▸ **What to do**
Once the line holding "green boat: 4 -> 7" is found in the listing below, write it out and each later line exactly, up to and including the one holding "turquoise boat: 8 -> 4".

▸ **Data under study**
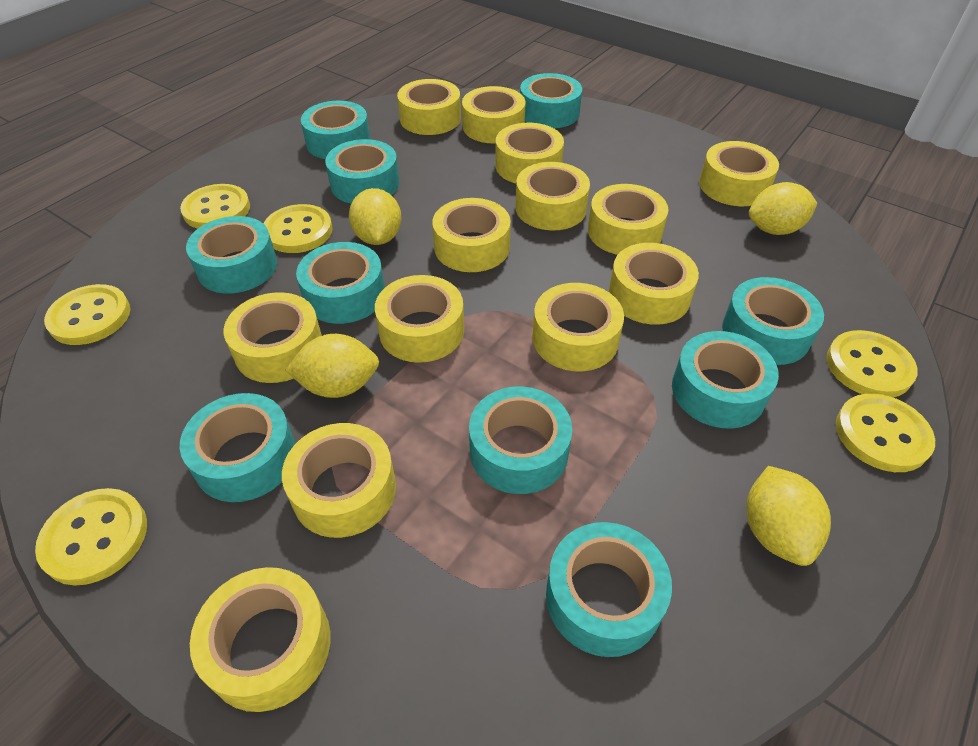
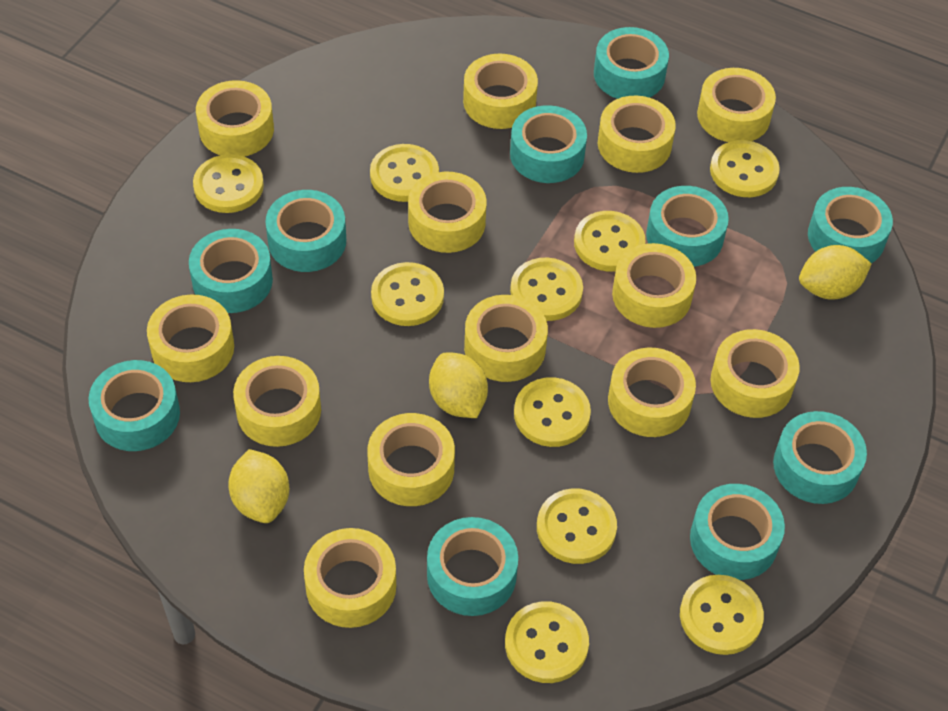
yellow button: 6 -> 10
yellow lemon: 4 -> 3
...
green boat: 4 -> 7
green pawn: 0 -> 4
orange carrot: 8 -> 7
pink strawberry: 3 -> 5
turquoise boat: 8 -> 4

▸ **Written response**
green boat: 4 -> 7
green pawn: 0 -> 4
orange carrot: 8 -> 7
pink strawberry: 3 -> 5
turquoise boat: 8 -> 4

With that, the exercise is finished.